_What you have to do_
Among the entries below, take the line with "The padlock in black" and the line with "The calculator in brown", and output them and every line between them exactly, with nothing else.

Scene edit records
----------
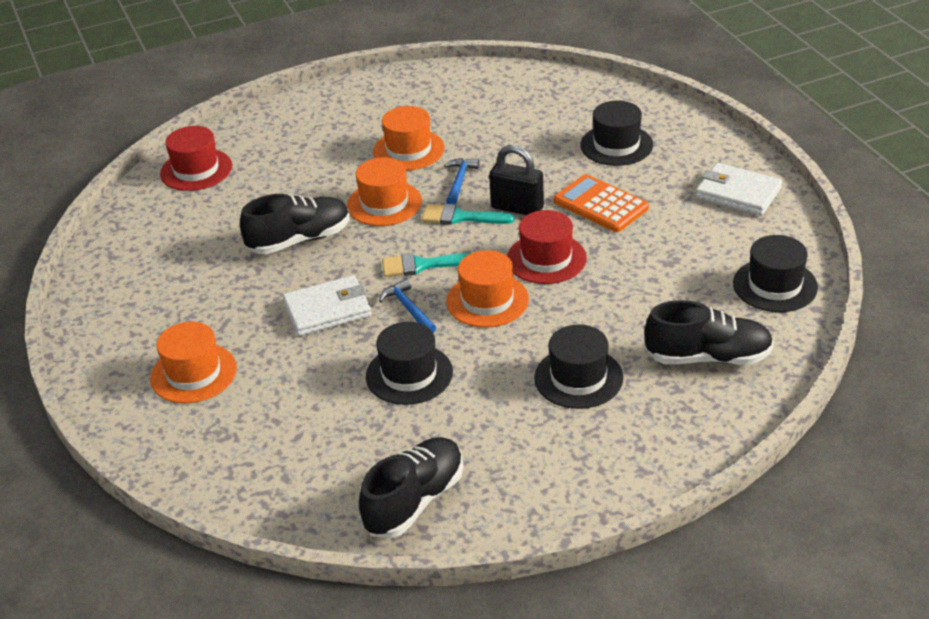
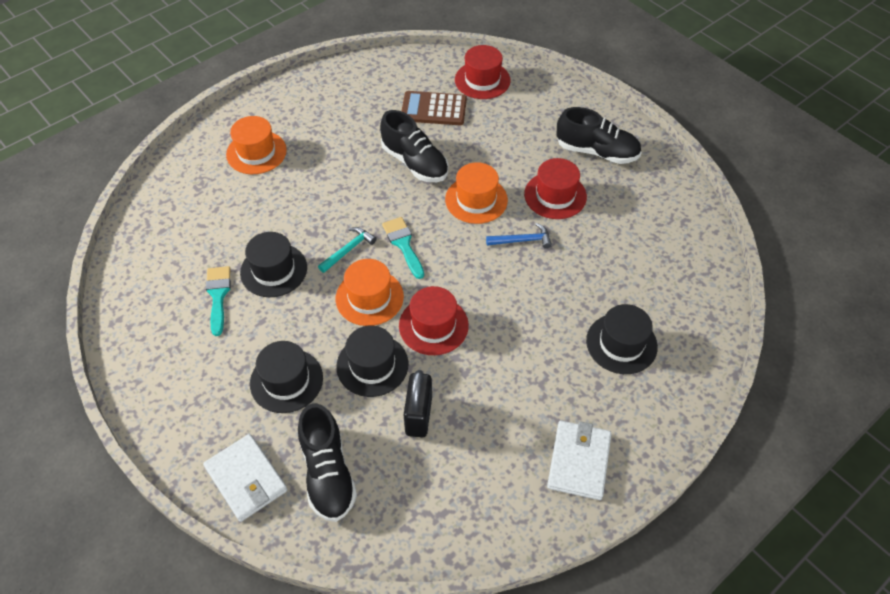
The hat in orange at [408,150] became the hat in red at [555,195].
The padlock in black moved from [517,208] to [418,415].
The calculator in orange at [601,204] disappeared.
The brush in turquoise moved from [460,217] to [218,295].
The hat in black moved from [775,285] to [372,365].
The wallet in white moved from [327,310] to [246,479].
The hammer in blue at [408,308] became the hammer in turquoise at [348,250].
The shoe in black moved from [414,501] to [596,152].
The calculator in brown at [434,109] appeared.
----------
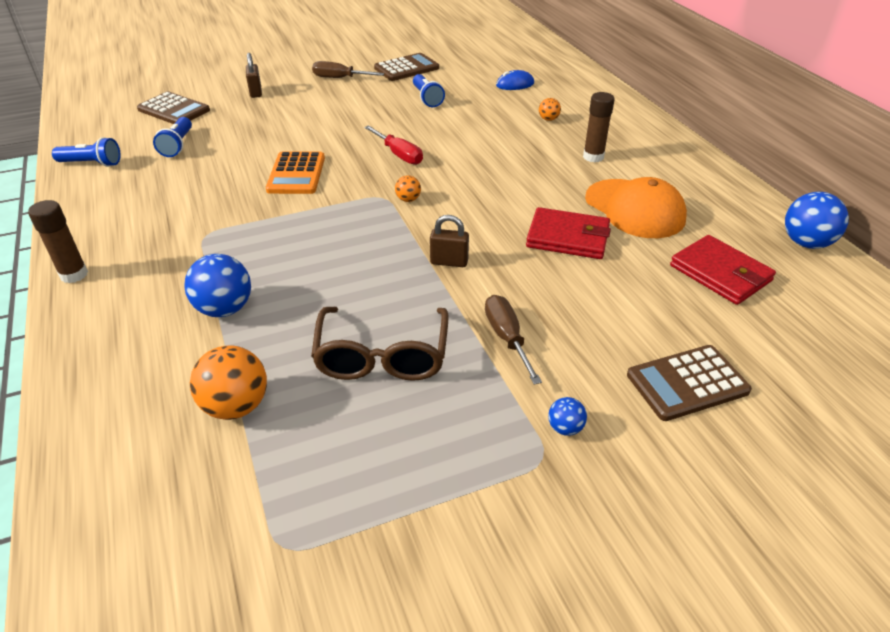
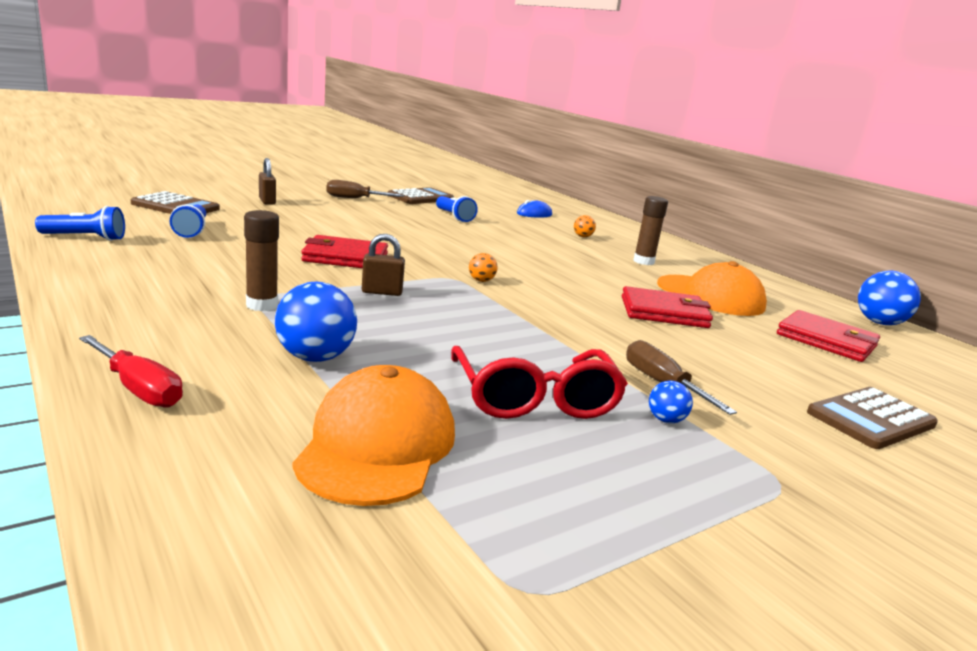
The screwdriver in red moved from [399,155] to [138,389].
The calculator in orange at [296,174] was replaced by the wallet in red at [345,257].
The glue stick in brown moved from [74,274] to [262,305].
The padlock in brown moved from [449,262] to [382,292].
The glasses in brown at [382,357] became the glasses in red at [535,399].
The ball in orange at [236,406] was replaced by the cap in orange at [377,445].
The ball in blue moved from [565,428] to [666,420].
----------
_Reply_
The padlock in black moved from [517,208] to [418,415].
The calculator in orange at [601,204] disappeared.
The brush in turquoise moved from [460,217] to [218,295].
The hat in black moved from [775,285] to [372,365].
The wallet in white moved from [327,310] to [246,479].
The hammer in blue at [408,308] became the hammer in turquoise at [348,250].
The shoe in black moved from [414,501] to [596,152].
The calculator in brown at [434,109] appeared.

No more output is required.